[TASK STATEMENT]
Nothing but the lines from the one containing "STEPPER pin IN3: D13 -> D10" through the last line of the records belongs in the answer, copied exactly and with the pictures left out.

[SOURCE MATERIAL]
^^^^^^^^^^^^^^^^

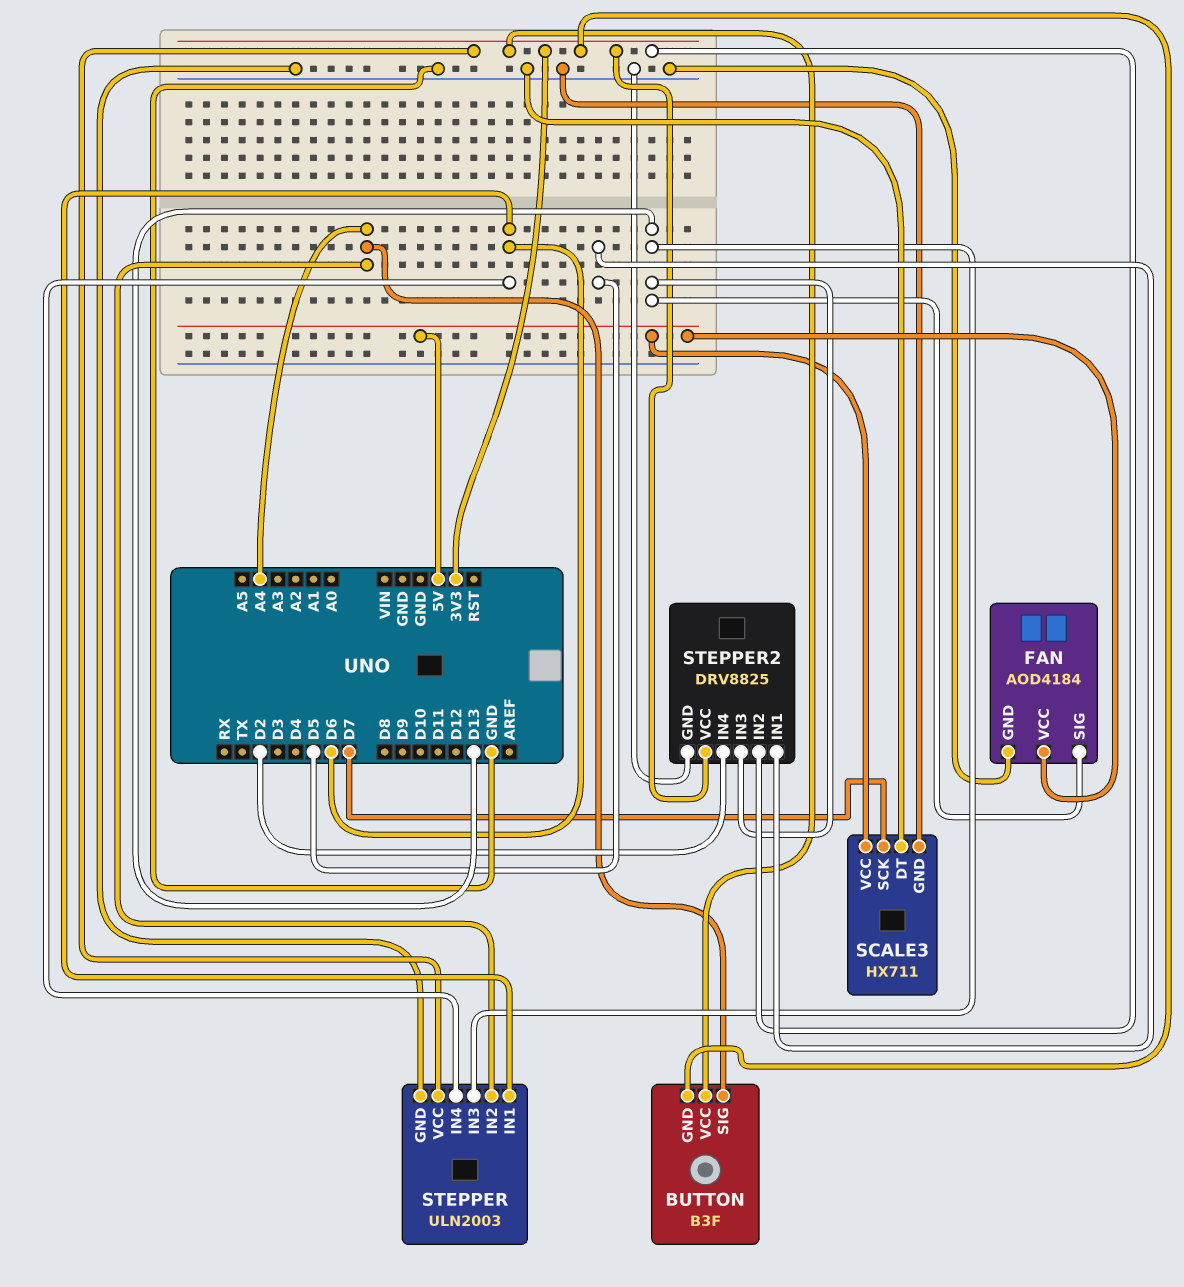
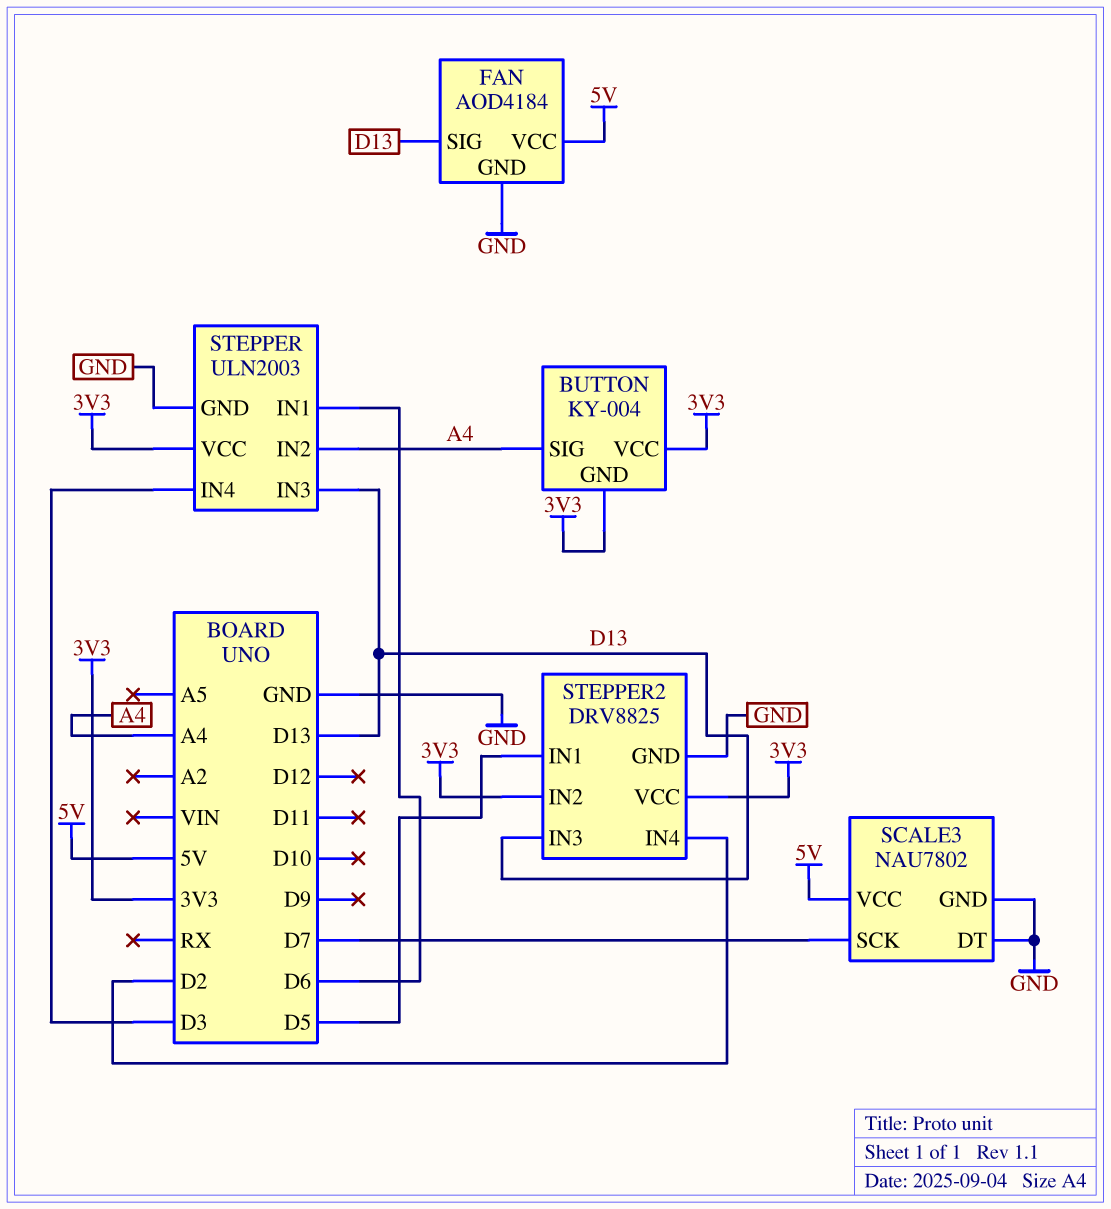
BUTTON: B3F -> KY-004
SCALE3: HX711 -> NAU7802
STEPPER pin IN4: D6 -> D3

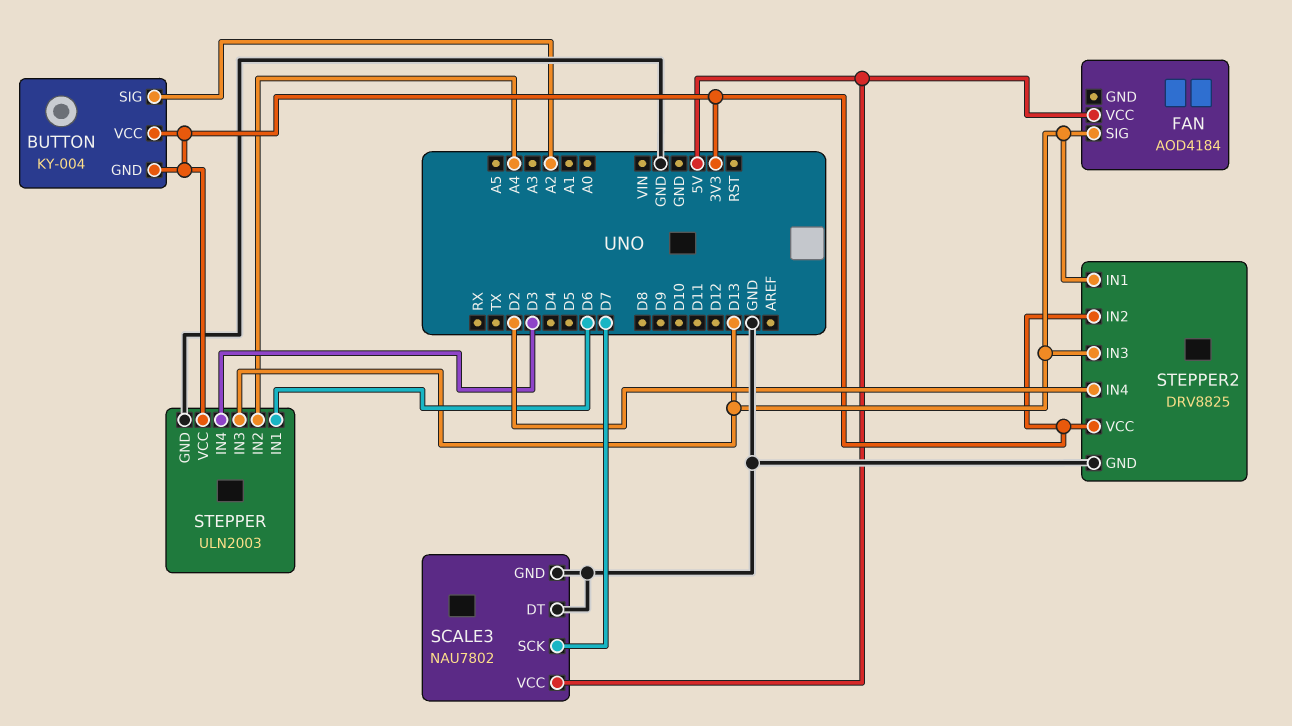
BUTTON pin SIG: A4 -> A2
FAN pin GND: GND -> none
STEPPER2 pin IN1: D5 -> D13

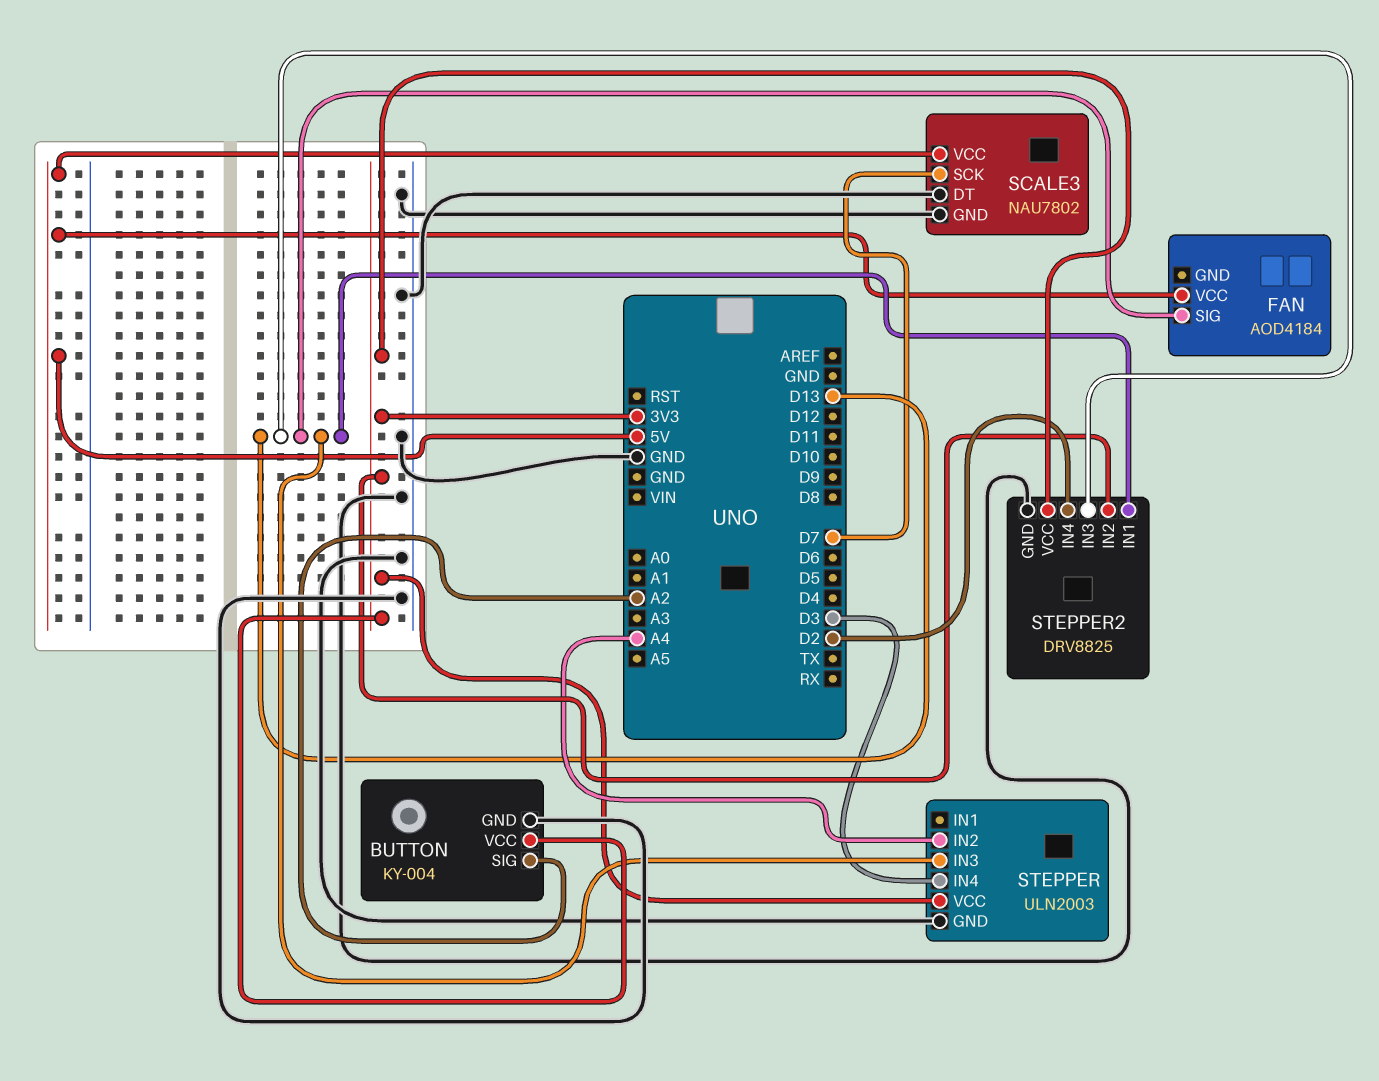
BUTTON pin GND: 3V3 -> GND
STEPPER pin IN1: D6 -> none

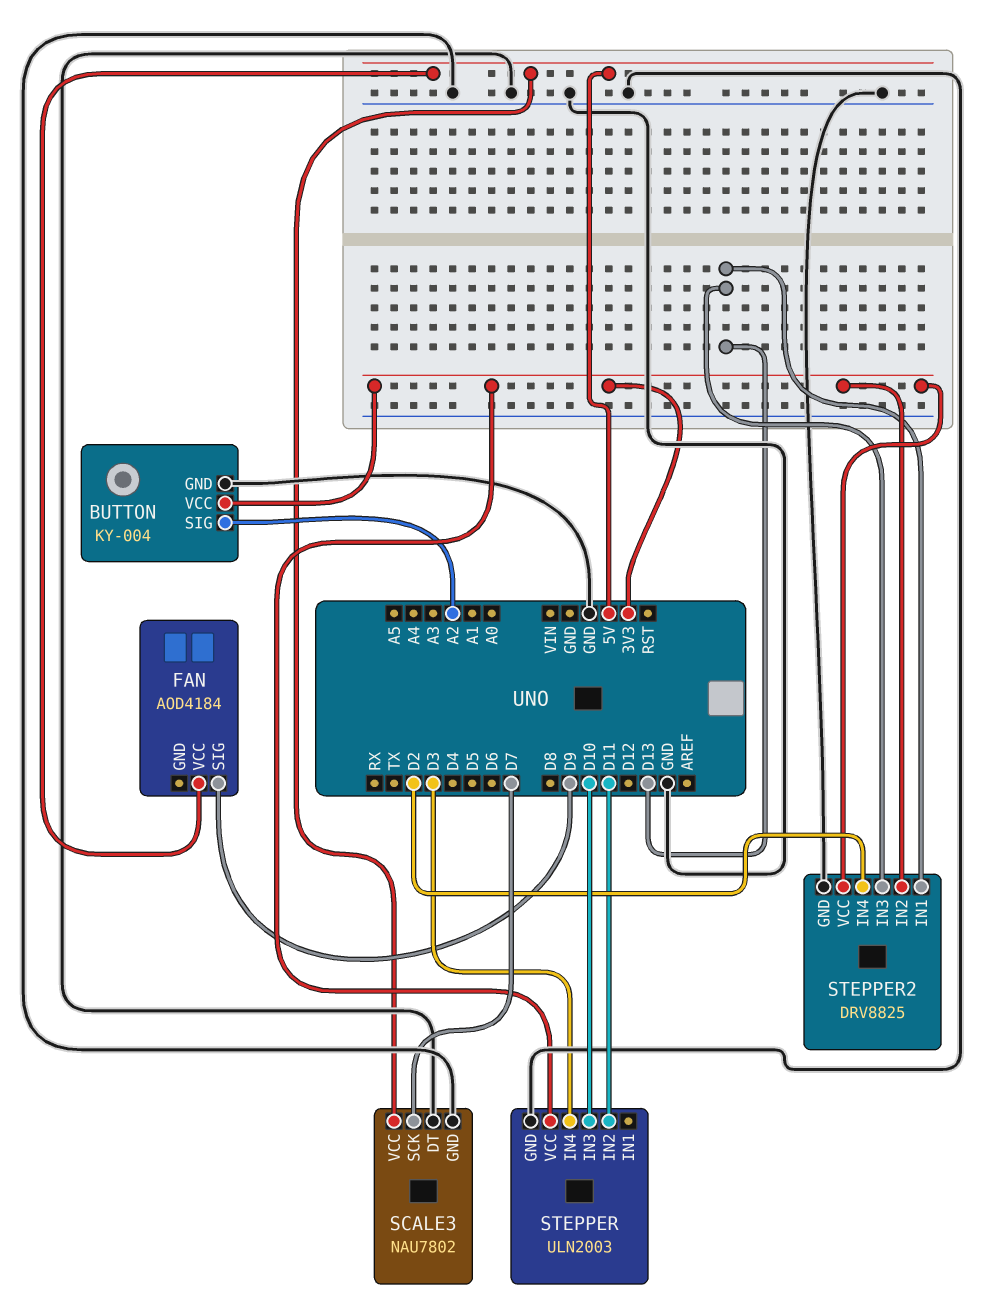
FAN pin SIG: D13 -> D9
STEPPER pin IN2: A4 -> D11
STEPPER pin IN3: D13 -> D10

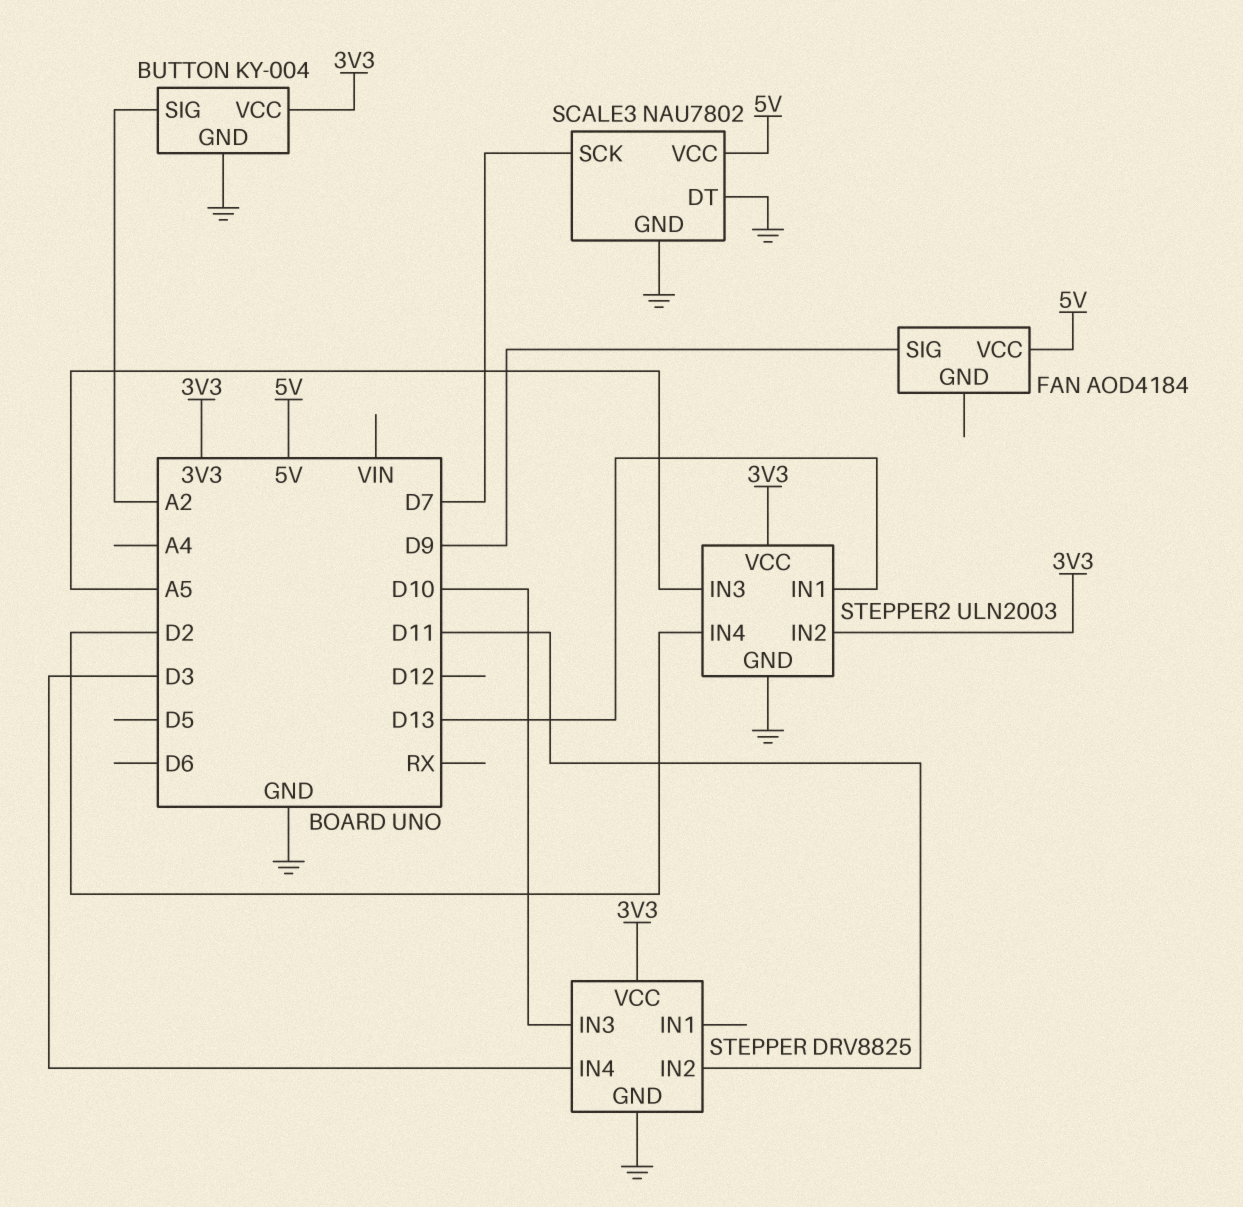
STEPPER: ULN2003 -> DRV8825
STEPPER2: DRV8825 -> ULN2003
STEPPER2 pin IN3: D13 -> A5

^^^^^^^^^^^^^^^^

[ANSWER TO THE EXERCISE]
STEPPER pin IN3: D13 -> D10

STEPPER: ULN2003 -> DRV8825
STEPPER2: DRV8825 -> ULN2003
STEPPER2 pin IN3: D13 -> A5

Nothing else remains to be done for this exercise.